╭─ Listed entries

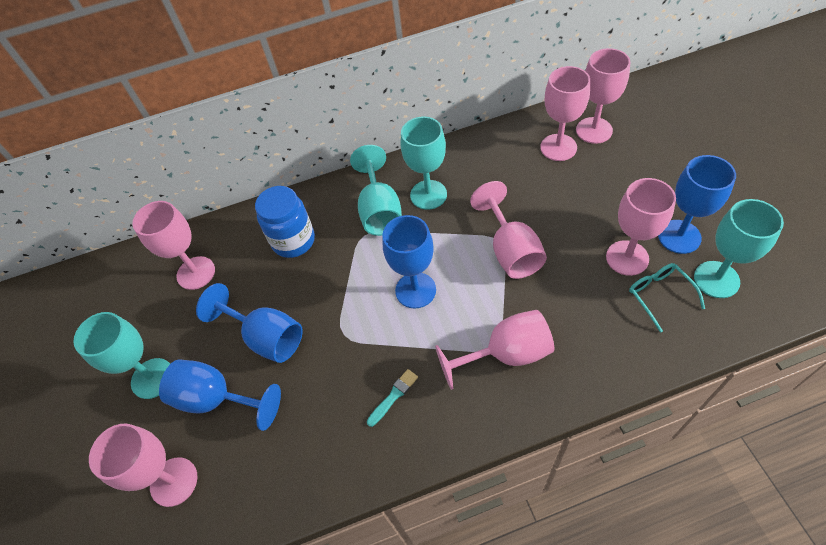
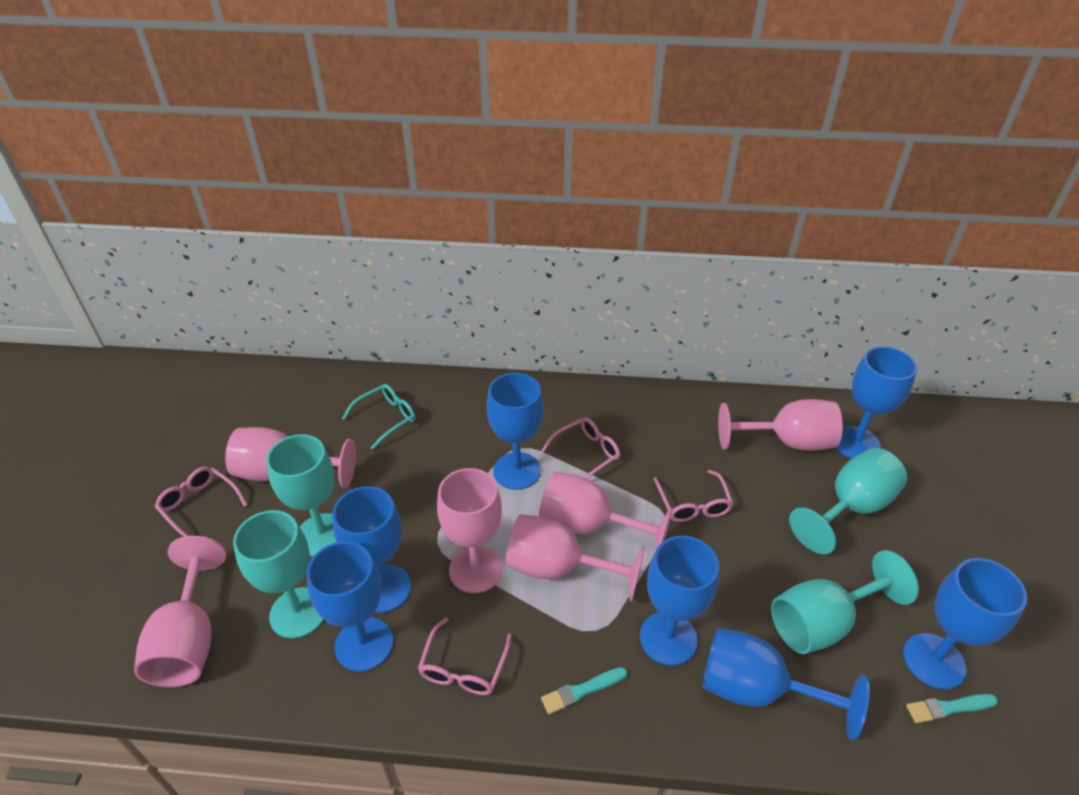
blue goblet: 4 -> 7
blue jar: 1 -> 0
pink glasses: 0 -> 4
pink goblet: 7 -> 6
turquoise brush: 1 -> 2

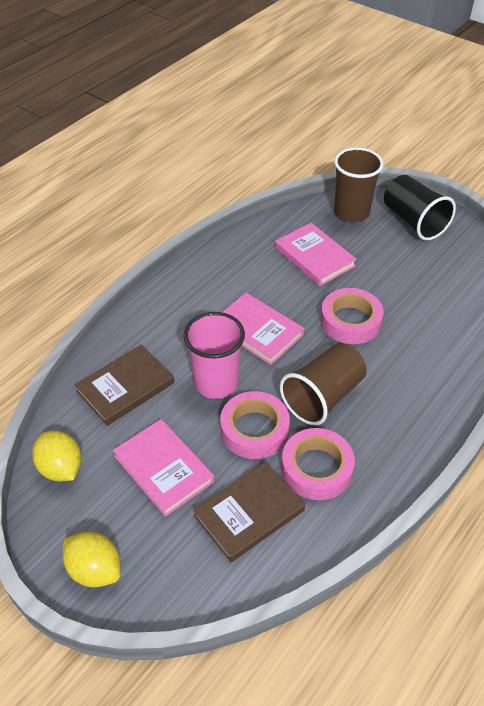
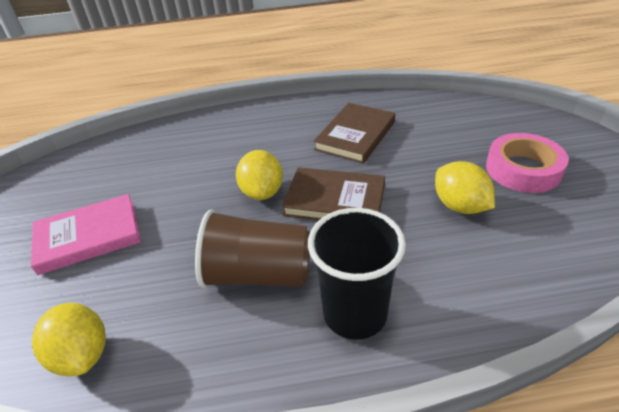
brown cup: 2 -> 1
pink book: 3 -> 1
pink cup: 1 -> 0
pink tape: 3 -> 1
yellow lemon: 2 -> 3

╰─

Requirement:
With the images excluded, reproduce the data above precisely as written.

Reply:
blue goblet: 4 -> 7
blue jar: 1 -> 0
pink glasses: 0 -> 4
pink goblet: 7 -> 6
turquoise brush: 1 -> 2

brown cup: 2 -> 1
pink book: 3 -> 1
pink cup: 1 -> 0
pink tape: 3 -> 1
yellow lemon: 2 -> 3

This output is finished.